___ DATA
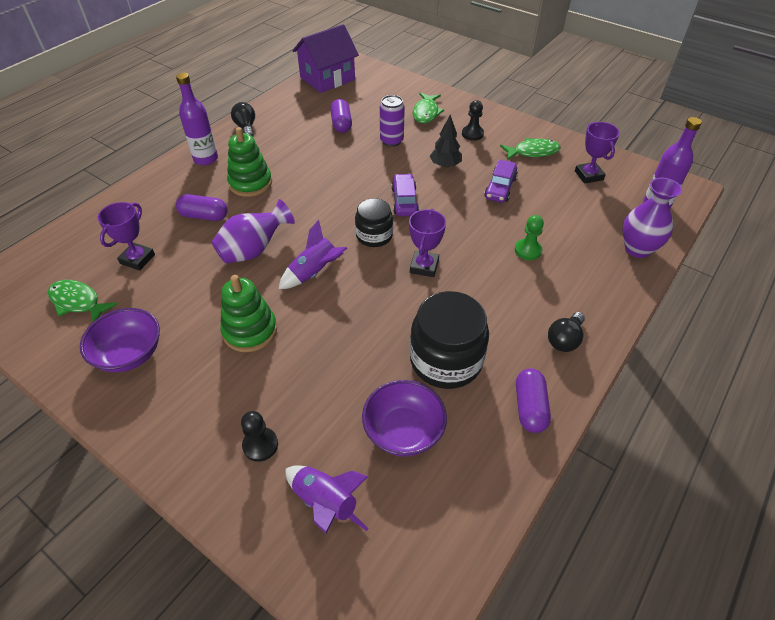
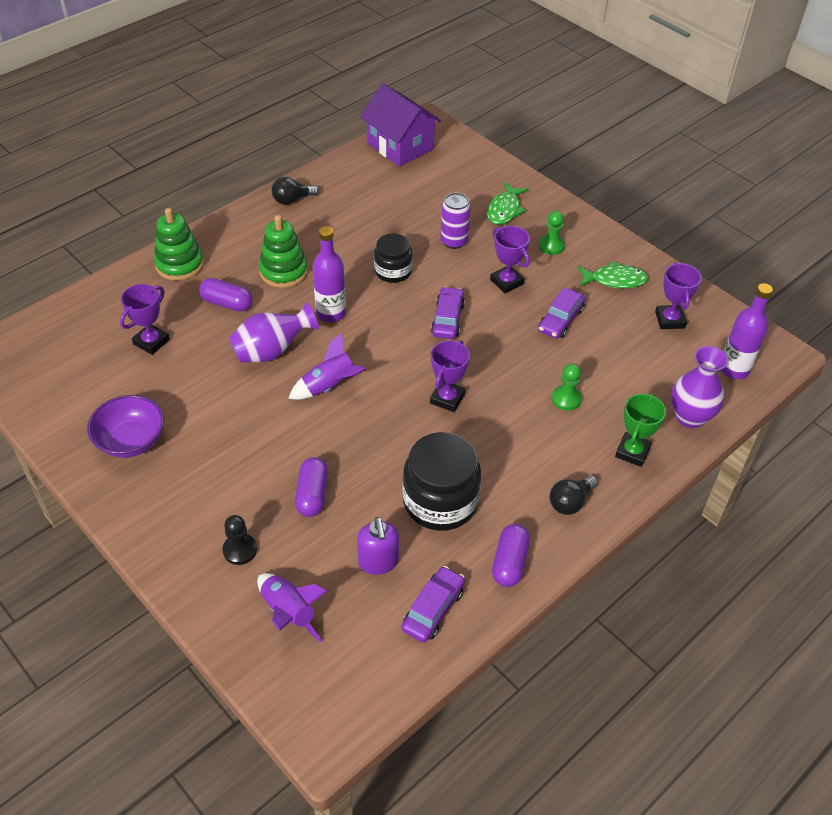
camera: 10 degrees right, 0 degrees up
(78, 302) = (87, 379): green fish -> none
(206, 159) = (240, 234): purple bottle -> purple bottle (331, 313)
(246, 128) = (292, 200): black light bulb -> black light bulb turned 105 degrees counterclockwise
(250, 331) = (251, 437): green stacking toy -> green stacking toy (179, 264)
(327, 78) = (400, 146): purple house -> purple house turned 75 degrees clockwise
(341, 124) = (401, 210): purple capsule -> purple capsule (312, 495)
(374, 236) = (403, 355): black jar -> black jar (393, 271)
(403, 431) = (378, 562): purple bowl -> purple soap dispenser
(445, 165) = (506, 282): black tree -> purple trophy
(471, 470) = (433, 609): none -> purple car
(472, 134) = (551, 246): black pawn -> green pawn
(601, 286) = (632, 452): none -> green trophy

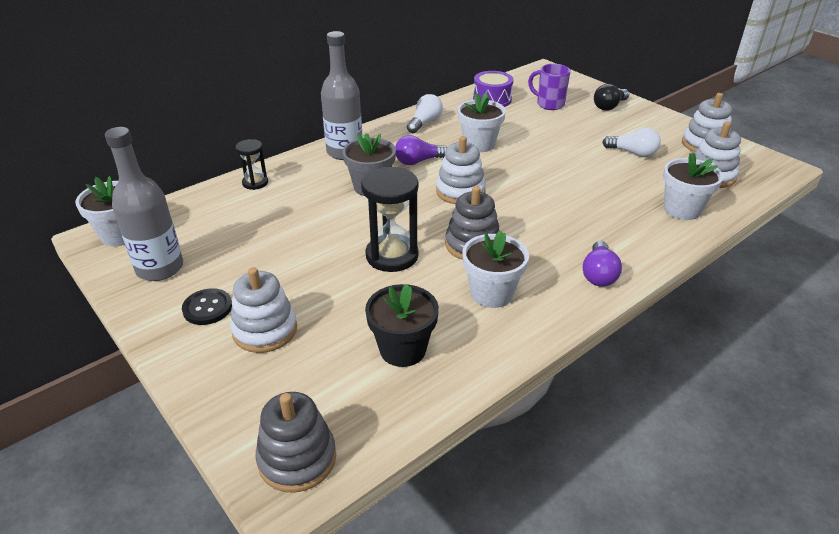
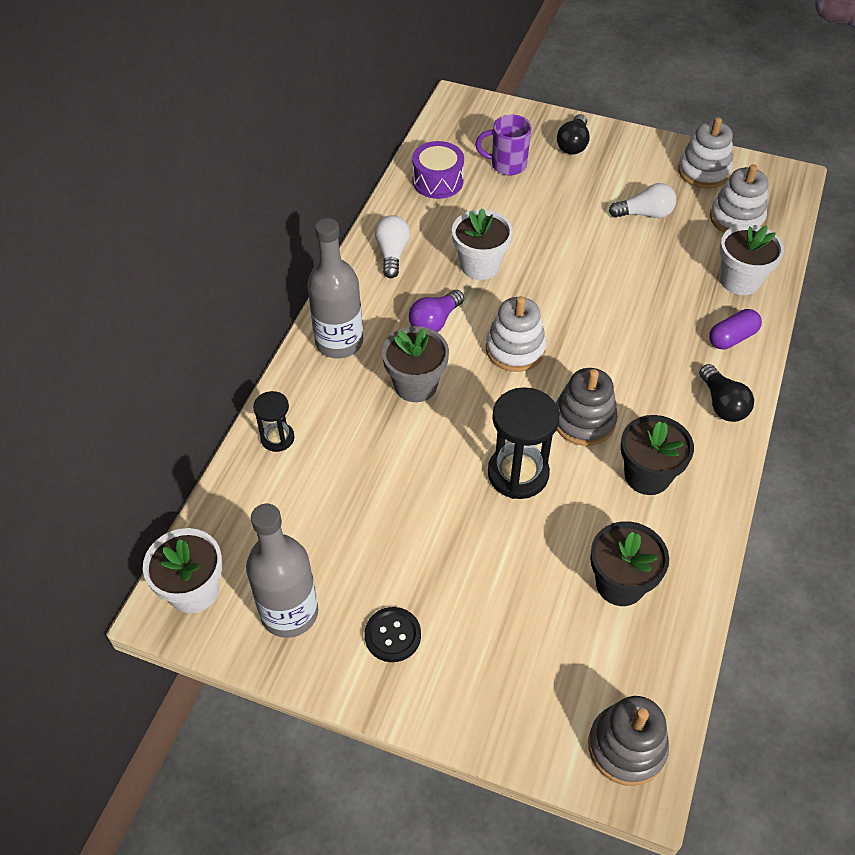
camera: 30 degrees left, 15 degrees up
(265, 330) = (475, 630): white stacking toy -> none
(491, 293) = (647, 475): white flower pot -> black flower pot
(598, 274) = (722, 404): purple light bulb -> black light bulb
(644, 239) = (732, 338): none -> purple capsule

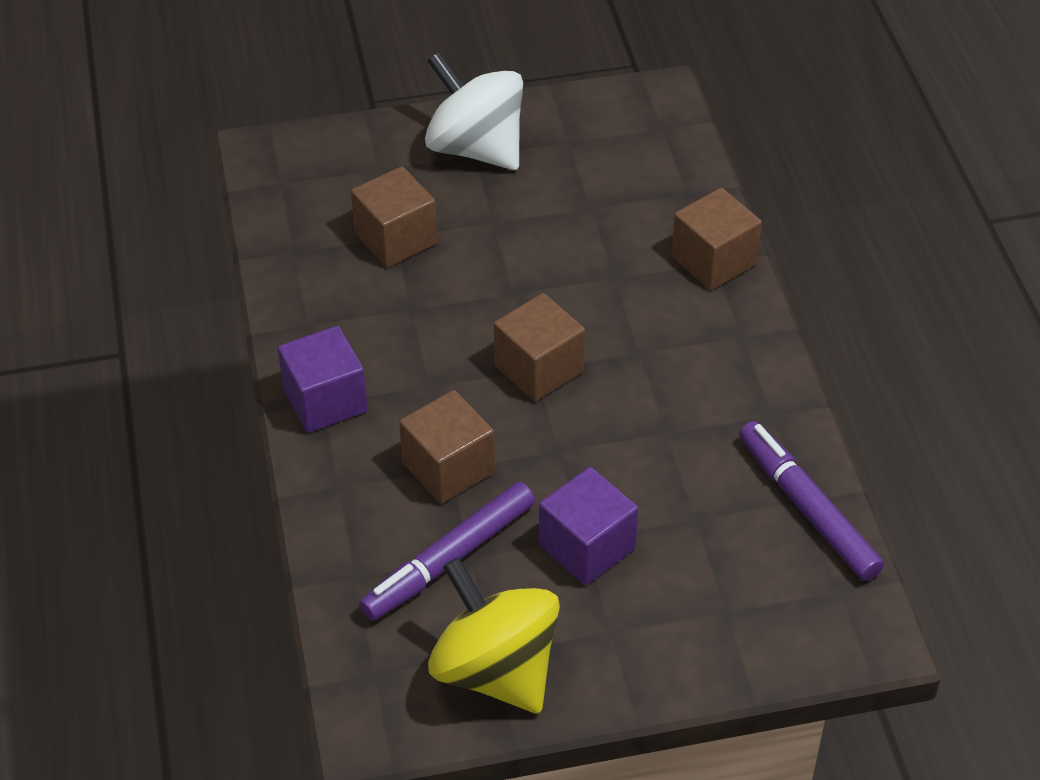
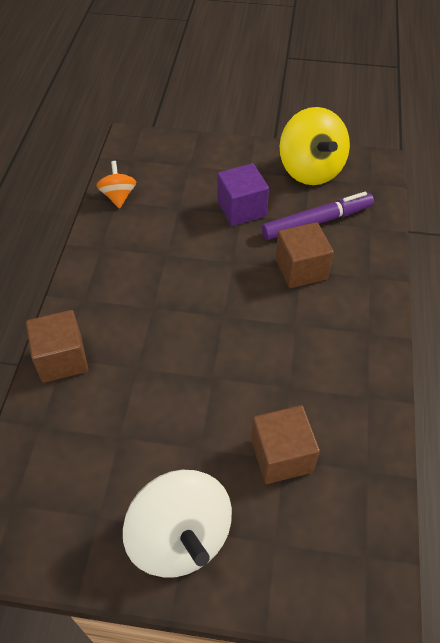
camera: 160 degrees left, 5 degrees up
(325, 400) = (366, 333): purple cube -> none
(539, 369) = (221, 314): brown cube -> none
(807, 508) = (118, 196): purple marker -> orange spinning top

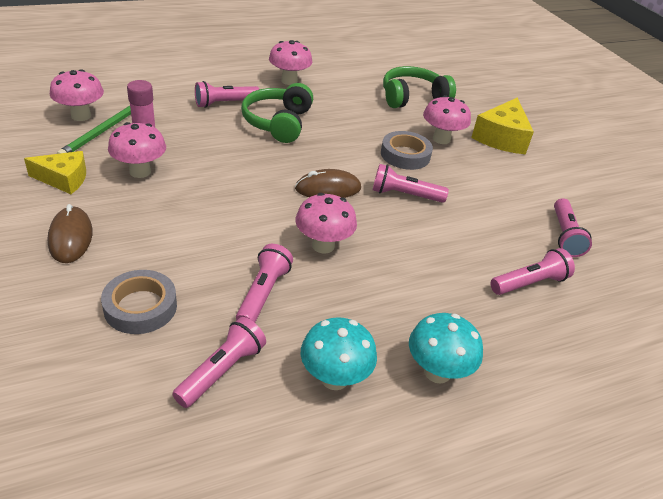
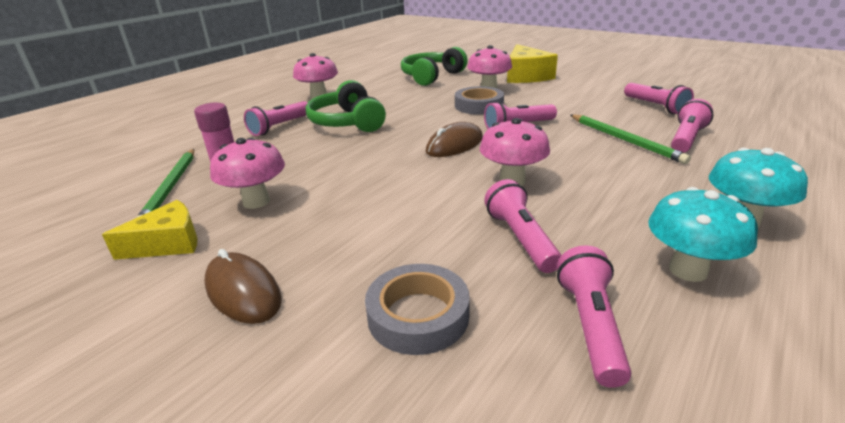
camera: 25 degrees left, 10 degrees down
(81, 116) = (128, 185): pink mushroom -> none
(472, 256) = (624, 140): none -> green pencil

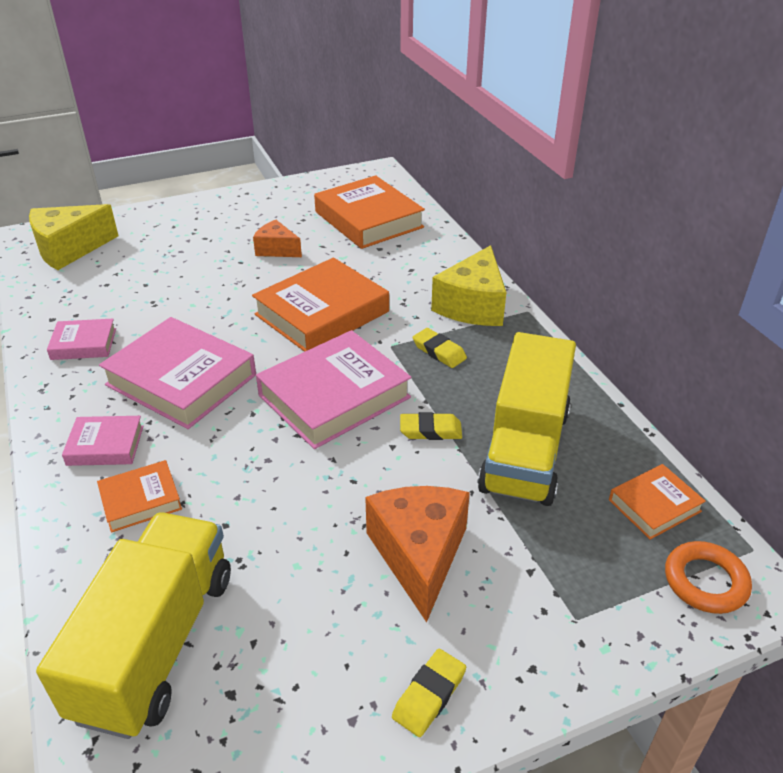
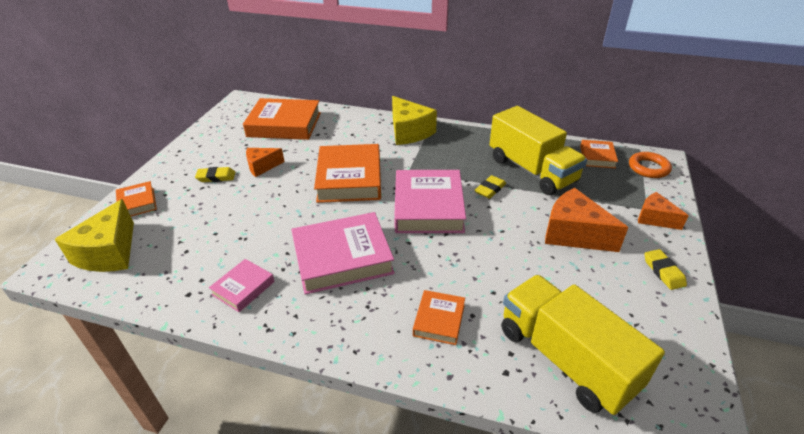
camera: 50 degrees left, 0 degrees up
(105, 445) = (369, 317): pink book -> none
(146, 221) = (137, 203): none -> orange book
(439, 351) = (432, 158): yellow eraser -> yellow eraser (216, 177)
(561, 639) = (655, 218): none -> orange cheese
______
**REQUIRED WORK:** Find every line above that contains the word "book", and return each one.

**TASK RESULT:**
(105, 445) = (369, 317): pink book -> none
(146, 221) = (137, 203): none -> orange book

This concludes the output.